§ YOUR TASK:
Would you please return all of the entries below exactly as shown?

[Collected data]
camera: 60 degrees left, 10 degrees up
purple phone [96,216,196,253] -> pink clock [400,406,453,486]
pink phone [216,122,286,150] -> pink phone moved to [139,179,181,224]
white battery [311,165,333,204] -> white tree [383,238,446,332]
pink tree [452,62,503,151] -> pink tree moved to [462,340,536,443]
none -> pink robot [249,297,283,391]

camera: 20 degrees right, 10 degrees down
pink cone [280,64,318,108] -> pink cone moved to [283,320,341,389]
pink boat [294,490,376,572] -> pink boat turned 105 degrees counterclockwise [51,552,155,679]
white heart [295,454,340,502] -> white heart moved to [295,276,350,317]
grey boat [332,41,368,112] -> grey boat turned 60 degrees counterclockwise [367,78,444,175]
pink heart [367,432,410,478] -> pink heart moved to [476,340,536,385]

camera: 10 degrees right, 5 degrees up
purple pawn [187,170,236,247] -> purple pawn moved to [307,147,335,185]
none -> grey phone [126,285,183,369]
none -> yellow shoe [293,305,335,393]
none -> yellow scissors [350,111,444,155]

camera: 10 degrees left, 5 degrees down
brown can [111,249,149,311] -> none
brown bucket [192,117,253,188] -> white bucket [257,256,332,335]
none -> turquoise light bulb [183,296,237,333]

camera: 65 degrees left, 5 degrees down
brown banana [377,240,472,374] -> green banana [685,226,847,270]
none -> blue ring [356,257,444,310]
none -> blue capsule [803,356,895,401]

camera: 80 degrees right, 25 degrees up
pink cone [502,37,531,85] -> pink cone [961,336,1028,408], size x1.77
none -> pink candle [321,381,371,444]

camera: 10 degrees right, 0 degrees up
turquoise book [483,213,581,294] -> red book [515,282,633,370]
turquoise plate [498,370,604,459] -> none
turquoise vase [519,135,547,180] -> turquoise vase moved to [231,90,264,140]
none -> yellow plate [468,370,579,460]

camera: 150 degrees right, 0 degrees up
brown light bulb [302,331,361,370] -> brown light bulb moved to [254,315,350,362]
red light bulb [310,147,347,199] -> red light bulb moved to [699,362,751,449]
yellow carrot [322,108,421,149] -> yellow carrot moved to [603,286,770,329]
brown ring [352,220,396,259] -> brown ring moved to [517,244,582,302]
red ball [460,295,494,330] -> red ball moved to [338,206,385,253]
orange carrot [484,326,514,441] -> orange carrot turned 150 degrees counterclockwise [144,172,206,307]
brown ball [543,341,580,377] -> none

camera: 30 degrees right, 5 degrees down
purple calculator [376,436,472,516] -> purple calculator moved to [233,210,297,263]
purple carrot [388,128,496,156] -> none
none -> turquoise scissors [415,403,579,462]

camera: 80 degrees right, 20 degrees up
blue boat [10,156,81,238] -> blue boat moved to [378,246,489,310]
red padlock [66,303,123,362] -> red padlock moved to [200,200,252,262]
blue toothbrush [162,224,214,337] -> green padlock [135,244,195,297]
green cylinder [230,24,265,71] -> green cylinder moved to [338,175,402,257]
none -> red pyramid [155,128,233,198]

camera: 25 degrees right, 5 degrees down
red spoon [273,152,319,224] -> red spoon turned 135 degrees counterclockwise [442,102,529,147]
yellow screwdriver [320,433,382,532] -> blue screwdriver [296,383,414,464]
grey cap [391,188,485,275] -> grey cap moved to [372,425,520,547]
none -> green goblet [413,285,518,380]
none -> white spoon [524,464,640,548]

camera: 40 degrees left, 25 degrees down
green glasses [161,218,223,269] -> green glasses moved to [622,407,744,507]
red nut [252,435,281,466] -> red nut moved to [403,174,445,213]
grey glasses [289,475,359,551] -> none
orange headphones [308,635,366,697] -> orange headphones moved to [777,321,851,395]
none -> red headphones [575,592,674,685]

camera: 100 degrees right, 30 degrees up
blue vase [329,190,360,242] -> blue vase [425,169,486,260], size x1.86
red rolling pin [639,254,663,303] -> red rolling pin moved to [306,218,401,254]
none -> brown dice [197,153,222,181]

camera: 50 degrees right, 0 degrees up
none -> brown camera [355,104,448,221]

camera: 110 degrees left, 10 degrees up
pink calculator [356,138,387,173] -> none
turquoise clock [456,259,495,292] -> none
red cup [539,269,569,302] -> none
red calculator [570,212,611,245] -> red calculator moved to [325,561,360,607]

§ RESULT:
camera: 60 degrees left, 10 degrees up
purple phone [96,216,196,253] -> pink clock [400,406,453,486]
pink phone [216,122,286,150] -> pink phone moved to [139,179,181,224]
white battery [311,165,333,204] -> white tree [383,238,446,332]
pink tree [452,62,503,151] -> pink tree moved to [462,340,536,443]
none -> pink robot [249,297,283,391]

camera: 20 degrees right, 10 degrees down
pink cone [280,64,318,108] -> pink cone moved to [283,320,341,389]
pink boat [294,490,376,572] -> pink boat turned 105 degrees counterclockwise [51,552,155,679]
white heart [295,454,340,502] -> white heart moved to [295,276,350,317]
grey boat [332,41,368,112] -> grey boat turned 60 degrees counterclockwise [367,78,444,175]
pink heart [367,432,410,478] -> pink heart moved to [476,340,536,385]

camera: 10 degrees right, 5 degrees up
purple pawn [187,170,236,247] -> purple pawn moved to [307,147,335,185]
none -> grey phone [126,285,183,369]
none -> yellow shoe [293,305,335,393]
none -> yellow scissors [350,111,444,155]

camera: 10 degrees left, 5 degrees down
brown can [111,249,149,311] -> none
brown bucket [192,117,253,188] -> white bucket [257,256,332,335]
none -> turquoise light bulb [183,296,237,333]

camera: 65 degrees left, 5 degrees down
brown banana [377,240,472,374] -> green banana [685,226,847,270]
none -> blue ring [356,257,444,310]
none -> blue capsule [803,356,895,401]

camera: 80 degrees right, 25 degrees up
pink cone [502,37,531,85] -> pink cone [961,336,1028,408], size x1.77
none -> pink candle [321,381,371,444]

camera: 10 degrees right, 0 degrees up
turquoise book [483,213,581,294] -> red book [515,282,633,370]
turquoise plate [498,370,604,459] -> none
turquoise vase [519,135,547,180] -> turquoise vase moved to [231,90,264,140]
none -> yellow plate [468,370,579,460]

camera: 150 degrees right, 0 degrees up
brown light bulb [302,331,361,370] -> brown light bulb moved to [254,315,350,362]
red light bulb [310,147,347,199] -> red light bulb moved to [699,362,751,449]
yellow carrot [322,108,421,149] -> yellow carrot moved to [603,286,770,329]
brown ring [352,220,396,259] -> brown ring moved to [517,244,582,302]
red ball [460,295,494,330] -> red ball moved to [338,206,385,253]
orange carrot [484,326,514,441] -> orange carrot turned 150 degrees counterclockwise [144,172,206,307]
brown ball [543,341,580,377] -> none

camera: 30 degrees right, 5 degrees down
purple calculator [376,436,472,516] -> purple calculator moved to [233,210,297,263]
purple carrot [388,128,496,156] -> none
none -> turquoise scissors [415,403,579,462]

camera: 80 degrees right, 20 degrees up
blue boat [10,156,81,238] -> blue boat moved to [378,246,489,310]
red padlock [66,303,123,362] -> red padlock moved to [200,200,252,262]
blue toothbrush [162,224,214,337] -> green padlock [135,244,195,297]
green cylinder [230,24,265,71] -> green cylinder moved to [338,175,402,257]
none -> red pyramid [155,128,233,198]

camera: 25 degrees right, 5 degrees down
red spoon [273,152,319,224] -> red spoon turned 135 degrees counterclockwise [442,102,529,147]
yellow screwdriver [320,433,382,532] -> blue screwdriver [296,383,414,464]
grey cap [391,188,485,275] -> grey cap moved to [372,425,520,547]
none -> green goblet [413,285,518,380]
none -> white spoon [524,464,640,548]

camera: 40 degrees left, 25 degrees down
green glasses [161,218,223,269] -> green glasses moved to [622,407,744,507]
red nut [252,435,281,466] -> red nut moved to [403,174,445,213]
grey glasses [289,475,359,551] -> none
orange headphones [308,635,366,697] -> orange headphones moved to [777,321,851,395]
none -> red headphones [575,592,674,685]

camera: 100 degrees right, 30 degrees up
blue vase [329,190,360,242] -> blue vase [425,169,486,260], size x1.86
red rolling pin [639,254,663,303] -> red rolling pin moved to [306,218,401,254]
none -> brown dice [197,153,222,181]

camera: 50 degrees right, 0 degrees up
none -> brown camera [355,104,448,221]

camera: 110 degrees left, 10 degrees up
pink calculator [356,138,387,173] -> none
turquoise clock [456,259,495,292] -> none
red cup [539,269,569,302] -> none
red calculator [570,212,611,245] -> red calculator moved to [325,561,360,607]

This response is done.